Data for this task:
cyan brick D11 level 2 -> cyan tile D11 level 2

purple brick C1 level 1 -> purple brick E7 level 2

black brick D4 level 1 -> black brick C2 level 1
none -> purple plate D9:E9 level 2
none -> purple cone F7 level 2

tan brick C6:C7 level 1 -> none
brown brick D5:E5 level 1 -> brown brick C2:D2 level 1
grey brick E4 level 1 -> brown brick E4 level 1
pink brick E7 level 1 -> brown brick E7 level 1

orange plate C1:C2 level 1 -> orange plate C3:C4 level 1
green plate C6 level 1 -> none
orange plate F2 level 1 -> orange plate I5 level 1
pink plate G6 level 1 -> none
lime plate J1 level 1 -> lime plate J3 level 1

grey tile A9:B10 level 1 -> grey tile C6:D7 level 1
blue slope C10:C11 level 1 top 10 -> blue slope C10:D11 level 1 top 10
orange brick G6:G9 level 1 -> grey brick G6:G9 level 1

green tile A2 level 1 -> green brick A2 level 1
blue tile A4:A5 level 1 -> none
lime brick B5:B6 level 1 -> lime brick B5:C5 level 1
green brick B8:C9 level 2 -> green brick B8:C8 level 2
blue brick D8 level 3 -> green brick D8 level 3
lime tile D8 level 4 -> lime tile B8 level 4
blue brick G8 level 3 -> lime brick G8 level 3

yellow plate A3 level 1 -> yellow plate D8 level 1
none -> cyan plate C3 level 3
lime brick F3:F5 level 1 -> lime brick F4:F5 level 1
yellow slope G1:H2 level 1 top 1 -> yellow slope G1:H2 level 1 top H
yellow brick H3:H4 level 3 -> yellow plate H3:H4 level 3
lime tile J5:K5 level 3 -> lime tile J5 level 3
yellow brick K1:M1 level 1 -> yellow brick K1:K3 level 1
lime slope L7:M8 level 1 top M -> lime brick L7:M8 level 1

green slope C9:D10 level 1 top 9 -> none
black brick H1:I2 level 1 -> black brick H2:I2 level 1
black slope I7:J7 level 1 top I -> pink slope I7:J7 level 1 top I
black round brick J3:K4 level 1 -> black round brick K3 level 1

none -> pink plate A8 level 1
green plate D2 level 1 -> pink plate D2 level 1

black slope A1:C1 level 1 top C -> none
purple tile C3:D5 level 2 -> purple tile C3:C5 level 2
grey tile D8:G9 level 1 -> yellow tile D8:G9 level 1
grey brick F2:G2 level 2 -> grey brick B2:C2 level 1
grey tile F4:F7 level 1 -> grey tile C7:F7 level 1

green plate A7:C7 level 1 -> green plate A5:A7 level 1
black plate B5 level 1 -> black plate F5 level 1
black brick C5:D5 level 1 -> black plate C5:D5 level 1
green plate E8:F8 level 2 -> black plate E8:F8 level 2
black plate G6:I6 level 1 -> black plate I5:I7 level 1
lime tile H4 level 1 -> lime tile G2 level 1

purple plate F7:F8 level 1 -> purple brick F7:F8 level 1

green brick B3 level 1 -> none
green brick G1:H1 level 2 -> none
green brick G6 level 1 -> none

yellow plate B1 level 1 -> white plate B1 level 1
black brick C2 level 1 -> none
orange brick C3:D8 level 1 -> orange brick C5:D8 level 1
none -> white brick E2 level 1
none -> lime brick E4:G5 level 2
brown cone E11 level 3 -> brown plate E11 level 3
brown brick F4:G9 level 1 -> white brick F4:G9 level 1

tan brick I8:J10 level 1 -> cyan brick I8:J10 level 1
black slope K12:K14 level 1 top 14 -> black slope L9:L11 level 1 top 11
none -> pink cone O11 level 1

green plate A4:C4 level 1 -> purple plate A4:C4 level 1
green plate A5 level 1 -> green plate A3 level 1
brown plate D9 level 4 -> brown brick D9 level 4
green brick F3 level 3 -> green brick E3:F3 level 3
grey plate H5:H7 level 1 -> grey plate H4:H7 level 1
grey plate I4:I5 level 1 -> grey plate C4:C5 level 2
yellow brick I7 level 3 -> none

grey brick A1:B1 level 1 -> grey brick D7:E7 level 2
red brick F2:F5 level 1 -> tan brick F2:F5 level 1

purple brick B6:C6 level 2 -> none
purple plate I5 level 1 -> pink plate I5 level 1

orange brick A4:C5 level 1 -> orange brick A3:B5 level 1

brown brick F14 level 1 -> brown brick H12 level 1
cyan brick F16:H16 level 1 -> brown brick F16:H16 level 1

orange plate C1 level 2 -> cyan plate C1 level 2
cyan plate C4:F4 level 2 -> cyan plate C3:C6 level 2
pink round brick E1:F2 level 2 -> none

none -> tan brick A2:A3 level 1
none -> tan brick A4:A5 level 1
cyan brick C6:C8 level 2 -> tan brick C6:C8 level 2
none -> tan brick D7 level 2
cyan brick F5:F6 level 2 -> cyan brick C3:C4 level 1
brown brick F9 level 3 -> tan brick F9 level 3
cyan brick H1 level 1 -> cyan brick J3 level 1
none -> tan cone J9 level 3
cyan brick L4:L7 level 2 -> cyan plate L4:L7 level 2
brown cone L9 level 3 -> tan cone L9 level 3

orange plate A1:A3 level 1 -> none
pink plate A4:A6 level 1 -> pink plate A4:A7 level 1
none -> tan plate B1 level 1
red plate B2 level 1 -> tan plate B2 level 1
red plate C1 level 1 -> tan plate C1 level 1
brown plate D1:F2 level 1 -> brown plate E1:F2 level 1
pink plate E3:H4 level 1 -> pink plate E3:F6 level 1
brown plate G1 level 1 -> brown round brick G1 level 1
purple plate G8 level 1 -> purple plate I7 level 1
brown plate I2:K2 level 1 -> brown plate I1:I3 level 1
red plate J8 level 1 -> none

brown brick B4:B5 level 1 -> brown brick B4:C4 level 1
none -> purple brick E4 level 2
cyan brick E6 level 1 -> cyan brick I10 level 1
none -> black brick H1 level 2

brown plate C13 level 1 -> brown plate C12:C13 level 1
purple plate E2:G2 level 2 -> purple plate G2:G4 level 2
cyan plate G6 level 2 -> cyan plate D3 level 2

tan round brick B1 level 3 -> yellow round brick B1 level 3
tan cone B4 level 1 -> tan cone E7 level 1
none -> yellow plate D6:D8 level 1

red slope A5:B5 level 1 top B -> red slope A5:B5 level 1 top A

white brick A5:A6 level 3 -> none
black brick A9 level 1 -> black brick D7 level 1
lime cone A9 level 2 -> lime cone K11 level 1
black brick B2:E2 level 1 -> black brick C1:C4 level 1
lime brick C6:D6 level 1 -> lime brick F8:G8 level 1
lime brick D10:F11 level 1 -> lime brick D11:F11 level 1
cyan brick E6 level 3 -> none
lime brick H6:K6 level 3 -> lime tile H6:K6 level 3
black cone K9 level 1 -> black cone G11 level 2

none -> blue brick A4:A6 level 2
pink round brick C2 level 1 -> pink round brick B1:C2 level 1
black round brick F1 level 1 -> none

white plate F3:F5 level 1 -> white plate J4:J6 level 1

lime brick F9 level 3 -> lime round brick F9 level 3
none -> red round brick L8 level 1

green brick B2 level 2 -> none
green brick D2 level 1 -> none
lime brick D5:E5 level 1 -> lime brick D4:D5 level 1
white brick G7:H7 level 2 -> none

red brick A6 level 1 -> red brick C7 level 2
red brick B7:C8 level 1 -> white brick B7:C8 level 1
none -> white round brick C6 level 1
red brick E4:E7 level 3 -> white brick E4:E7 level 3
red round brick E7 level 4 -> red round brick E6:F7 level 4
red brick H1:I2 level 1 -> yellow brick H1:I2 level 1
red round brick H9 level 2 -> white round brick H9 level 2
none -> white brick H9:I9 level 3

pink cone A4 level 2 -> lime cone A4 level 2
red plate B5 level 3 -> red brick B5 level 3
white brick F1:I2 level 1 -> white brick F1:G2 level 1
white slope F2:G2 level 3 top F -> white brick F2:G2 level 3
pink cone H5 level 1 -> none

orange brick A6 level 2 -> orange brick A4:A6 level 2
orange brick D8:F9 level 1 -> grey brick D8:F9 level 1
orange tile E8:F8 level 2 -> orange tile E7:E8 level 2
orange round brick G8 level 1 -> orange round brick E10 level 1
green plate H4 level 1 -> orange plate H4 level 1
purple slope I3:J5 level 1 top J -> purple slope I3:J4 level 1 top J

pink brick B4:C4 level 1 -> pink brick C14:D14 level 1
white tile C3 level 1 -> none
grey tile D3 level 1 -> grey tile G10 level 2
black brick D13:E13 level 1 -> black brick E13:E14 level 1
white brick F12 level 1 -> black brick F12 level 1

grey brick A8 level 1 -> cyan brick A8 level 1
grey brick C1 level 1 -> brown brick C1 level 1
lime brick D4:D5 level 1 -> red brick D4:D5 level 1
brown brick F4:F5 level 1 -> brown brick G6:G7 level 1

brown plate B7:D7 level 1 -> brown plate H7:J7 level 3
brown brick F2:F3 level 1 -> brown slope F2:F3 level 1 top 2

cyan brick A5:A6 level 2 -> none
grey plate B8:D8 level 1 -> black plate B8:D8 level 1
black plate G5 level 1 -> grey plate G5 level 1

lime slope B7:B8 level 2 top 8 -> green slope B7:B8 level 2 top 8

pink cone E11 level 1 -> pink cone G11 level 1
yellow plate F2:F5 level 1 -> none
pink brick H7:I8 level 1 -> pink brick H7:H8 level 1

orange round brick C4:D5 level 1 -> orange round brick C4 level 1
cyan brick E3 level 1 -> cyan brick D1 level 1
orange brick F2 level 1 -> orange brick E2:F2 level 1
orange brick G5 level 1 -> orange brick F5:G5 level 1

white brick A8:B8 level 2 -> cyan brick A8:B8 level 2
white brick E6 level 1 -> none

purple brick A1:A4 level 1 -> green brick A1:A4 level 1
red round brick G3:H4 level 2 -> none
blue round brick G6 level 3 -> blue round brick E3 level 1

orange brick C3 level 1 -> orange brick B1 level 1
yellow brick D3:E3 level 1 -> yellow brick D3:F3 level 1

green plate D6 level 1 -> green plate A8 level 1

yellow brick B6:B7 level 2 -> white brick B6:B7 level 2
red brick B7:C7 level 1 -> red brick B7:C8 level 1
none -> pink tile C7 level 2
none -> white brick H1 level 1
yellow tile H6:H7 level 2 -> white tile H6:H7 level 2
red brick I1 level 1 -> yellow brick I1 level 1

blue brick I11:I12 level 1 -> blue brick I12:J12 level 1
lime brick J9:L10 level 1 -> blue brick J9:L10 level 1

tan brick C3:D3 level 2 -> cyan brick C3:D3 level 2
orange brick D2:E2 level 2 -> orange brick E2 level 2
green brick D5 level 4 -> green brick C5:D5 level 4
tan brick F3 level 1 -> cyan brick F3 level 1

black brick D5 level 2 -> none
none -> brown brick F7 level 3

Task brief:
The lines you return should be those above that contain the word "cone", every one of them.

Solution for this problem:
none -> purple cone F7 level 2
brown cone E11 level 3 -> brown plate E11 level 3
none -> pink cone O11 level 1
none -> tan cone J9 level 3
brown cone L9 level 3 -> tan cone L9 level 3
tan cone B4 level 1 -> tan cone E7 level 1
lime cone A9 level 2 -> lime cone K11 level 1
black cone K9 level 1 -> black cone G11 level 2
pink cone A4 level 2 -> lime cone A4 level 2
pink cone H5 level 1 -> none
pink cone E11 level 1 -> pink cone G11 level 1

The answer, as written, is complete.